> _EXERCISE REQUIREMENTS_:
In the data below, find the line that contains "WHITE PRESENT [419, 104]" and the line that contains "BROWN PAIL [730, 729]". Copy both, plus every line between them, exactly.

[Scene edit records]
.....

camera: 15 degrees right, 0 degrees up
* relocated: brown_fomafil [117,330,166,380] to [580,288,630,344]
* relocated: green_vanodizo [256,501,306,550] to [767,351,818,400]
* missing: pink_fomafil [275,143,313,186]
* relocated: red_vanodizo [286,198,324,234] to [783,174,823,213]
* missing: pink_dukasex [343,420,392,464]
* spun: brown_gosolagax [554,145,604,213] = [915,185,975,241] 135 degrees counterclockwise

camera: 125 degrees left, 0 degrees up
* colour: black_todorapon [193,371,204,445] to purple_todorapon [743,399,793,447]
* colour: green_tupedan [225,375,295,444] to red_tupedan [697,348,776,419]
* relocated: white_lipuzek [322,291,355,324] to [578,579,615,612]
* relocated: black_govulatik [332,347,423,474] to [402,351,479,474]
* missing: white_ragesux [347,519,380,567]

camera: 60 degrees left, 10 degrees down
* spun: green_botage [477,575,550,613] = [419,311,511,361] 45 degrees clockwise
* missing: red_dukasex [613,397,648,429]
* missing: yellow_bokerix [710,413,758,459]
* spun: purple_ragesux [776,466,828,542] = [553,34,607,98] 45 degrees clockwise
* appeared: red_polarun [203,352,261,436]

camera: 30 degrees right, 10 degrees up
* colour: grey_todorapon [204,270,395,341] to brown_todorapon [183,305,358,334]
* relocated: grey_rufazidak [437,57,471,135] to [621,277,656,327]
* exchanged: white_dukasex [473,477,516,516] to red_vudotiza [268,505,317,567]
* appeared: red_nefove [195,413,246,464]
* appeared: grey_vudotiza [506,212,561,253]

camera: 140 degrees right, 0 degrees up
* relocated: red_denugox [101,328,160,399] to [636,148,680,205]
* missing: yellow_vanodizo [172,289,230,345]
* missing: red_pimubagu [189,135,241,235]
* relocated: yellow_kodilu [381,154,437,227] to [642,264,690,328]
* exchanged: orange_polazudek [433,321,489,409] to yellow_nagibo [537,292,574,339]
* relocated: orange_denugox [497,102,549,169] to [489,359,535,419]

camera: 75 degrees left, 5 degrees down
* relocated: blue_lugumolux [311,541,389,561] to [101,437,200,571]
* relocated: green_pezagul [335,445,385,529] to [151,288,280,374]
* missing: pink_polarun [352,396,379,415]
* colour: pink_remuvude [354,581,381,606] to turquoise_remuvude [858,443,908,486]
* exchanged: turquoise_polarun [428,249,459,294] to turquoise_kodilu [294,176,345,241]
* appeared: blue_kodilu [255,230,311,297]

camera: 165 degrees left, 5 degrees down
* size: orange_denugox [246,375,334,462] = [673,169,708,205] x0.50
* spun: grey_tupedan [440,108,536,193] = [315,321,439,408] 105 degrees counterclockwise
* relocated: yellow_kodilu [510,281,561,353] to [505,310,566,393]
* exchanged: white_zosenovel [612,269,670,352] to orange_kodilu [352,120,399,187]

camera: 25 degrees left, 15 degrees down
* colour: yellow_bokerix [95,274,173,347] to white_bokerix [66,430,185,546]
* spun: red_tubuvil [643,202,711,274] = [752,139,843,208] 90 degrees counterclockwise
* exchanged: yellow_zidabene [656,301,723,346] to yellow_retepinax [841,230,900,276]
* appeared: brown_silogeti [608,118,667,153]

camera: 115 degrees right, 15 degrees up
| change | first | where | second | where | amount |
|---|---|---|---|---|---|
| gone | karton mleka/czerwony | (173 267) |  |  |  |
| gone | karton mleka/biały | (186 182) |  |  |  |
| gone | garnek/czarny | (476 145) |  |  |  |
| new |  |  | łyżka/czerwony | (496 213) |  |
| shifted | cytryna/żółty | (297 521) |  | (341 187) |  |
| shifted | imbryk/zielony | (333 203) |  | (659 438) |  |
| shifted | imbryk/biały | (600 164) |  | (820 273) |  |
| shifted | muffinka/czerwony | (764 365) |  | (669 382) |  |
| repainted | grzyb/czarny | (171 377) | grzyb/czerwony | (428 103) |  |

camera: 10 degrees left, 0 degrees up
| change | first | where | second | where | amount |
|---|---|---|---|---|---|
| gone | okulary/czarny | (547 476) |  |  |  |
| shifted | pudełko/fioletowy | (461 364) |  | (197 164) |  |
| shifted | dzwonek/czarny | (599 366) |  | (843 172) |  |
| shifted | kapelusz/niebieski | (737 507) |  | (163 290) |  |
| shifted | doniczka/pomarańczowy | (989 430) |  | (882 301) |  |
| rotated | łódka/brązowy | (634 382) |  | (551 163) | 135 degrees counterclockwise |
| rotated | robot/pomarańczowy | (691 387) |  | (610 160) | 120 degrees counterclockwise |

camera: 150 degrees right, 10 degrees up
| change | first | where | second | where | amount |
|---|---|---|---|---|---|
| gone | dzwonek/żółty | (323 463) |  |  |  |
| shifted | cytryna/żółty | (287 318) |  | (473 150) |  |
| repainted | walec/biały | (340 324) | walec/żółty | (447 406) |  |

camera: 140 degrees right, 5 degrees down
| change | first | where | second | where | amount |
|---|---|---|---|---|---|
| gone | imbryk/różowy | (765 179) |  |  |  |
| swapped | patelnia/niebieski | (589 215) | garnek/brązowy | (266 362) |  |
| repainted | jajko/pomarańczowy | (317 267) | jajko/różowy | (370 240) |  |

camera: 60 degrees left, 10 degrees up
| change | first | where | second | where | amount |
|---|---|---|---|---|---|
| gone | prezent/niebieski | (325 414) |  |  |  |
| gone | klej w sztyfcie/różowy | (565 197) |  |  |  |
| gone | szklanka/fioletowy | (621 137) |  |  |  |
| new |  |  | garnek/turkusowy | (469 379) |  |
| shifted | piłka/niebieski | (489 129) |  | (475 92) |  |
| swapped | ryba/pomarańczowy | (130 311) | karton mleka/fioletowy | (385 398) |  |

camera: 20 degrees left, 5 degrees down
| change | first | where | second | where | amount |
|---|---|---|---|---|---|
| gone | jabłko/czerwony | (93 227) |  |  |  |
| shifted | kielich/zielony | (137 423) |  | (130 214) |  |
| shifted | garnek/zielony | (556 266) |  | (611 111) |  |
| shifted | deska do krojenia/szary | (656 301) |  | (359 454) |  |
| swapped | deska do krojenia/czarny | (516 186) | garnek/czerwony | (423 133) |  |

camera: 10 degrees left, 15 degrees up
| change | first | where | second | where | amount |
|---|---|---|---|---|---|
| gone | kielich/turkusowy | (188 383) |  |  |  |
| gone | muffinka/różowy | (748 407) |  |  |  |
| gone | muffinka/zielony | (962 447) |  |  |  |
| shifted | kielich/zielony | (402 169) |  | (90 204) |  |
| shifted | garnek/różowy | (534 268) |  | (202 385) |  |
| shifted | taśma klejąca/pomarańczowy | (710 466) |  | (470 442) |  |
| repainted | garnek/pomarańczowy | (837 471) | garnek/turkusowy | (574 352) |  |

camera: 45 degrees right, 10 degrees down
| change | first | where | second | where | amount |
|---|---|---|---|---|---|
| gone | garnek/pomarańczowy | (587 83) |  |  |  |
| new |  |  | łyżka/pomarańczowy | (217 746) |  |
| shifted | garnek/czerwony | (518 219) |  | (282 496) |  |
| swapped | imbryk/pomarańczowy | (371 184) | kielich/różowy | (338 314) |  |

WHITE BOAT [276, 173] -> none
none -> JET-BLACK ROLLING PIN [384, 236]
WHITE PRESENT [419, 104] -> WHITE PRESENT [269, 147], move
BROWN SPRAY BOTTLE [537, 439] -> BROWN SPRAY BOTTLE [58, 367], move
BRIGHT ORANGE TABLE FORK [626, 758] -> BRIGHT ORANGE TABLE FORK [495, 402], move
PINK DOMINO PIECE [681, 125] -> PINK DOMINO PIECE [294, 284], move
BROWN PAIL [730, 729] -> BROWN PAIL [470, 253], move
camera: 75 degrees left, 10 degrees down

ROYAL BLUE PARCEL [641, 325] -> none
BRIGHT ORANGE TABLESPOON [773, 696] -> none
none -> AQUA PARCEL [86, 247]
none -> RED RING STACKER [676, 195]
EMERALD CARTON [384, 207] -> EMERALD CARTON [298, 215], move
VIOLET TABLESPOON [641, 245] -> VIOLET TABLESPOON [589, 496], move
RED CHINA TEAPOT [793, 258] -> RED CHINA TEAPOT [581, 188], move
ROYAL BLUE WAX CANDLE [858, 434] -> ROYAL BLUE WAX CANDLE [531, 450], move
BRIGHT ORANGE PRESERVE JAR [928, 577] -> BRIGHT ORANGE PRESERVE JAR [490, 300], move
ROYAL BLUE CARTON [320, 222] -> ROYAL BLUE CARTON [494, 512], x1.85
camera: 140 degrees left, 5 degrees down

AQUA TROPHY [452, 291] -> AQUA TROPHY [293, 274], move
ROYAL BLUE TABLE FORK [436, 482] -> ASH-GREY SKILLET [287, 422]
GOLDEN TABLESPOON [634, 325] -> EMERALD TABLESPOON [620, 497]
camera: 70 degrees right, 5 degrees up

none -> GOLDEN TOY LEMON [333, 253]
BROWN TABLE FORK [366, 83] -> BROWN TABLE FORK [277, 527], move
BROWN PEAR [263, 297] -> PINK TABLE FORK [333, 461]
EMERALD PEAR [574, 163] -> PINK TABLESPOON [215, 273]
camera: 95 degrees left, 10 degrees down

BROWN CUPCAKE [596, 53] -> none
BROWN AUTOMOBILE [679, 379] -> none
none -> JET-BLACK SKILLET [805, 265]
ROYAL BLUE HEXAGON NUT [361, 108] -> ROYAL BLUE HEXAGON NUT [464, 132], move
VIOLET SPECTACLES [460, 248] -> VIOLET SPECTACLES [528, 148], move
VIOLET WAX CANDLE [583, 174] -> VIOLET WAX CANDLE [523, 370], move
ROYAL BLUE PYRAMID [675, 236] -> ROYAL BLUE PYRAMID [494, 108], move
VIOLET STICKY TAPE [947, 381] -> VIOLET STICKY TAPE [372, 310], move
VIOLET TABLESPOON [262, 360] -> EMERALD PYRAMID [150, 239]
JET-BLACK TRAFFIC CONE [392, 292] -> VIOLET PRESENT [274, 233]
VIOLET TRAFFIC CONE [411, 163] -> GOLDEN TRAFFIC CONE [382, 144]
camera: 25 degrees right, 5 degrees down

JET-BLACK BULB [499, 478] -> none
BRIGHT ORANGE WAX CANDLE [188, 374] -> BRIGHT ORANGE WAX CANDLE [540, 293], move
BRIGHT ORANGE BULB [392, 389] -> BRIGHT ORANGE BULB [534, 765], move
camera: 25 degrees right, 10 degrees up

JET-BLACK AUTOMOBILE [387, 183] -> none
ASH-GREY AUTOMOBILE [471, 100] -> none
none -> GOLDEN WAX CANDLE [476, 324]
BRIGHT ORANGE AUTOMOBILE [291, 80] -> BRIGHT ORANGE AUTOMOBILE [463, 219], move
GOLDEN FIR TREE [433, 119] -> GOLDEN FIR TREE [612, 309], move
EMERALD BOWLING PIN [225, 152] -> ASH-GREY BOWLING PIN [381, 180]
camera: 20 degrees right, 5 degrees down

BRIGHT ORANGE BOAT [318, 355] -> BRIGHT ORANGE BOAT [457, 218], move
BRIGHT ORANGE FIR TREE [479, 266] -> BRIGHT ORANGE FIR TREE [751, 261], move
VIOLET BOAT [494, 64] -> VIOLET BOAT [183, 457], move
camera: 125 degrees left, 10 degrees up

.....

> _EXERCISE ANSWER_:
WHITE PRESENT [419, 104] -> WHITE PRESENT [269, 147], move
BROWN SPRAY BOTTLE [537, 439] -> BROWN SPRAY BOTTLE [58, 367], move
BRIGHT ORANGE TABLE FORK [626, 758] -> BRIGHT ORANGE TABLE FORK [495, 402], move
PINK DOMINO PIECE [681, 125] -> PINK DOMINO PIECE [294, 284], move
BROWN PAIL [730, 729] -> BROWN PAIL [470, 253], move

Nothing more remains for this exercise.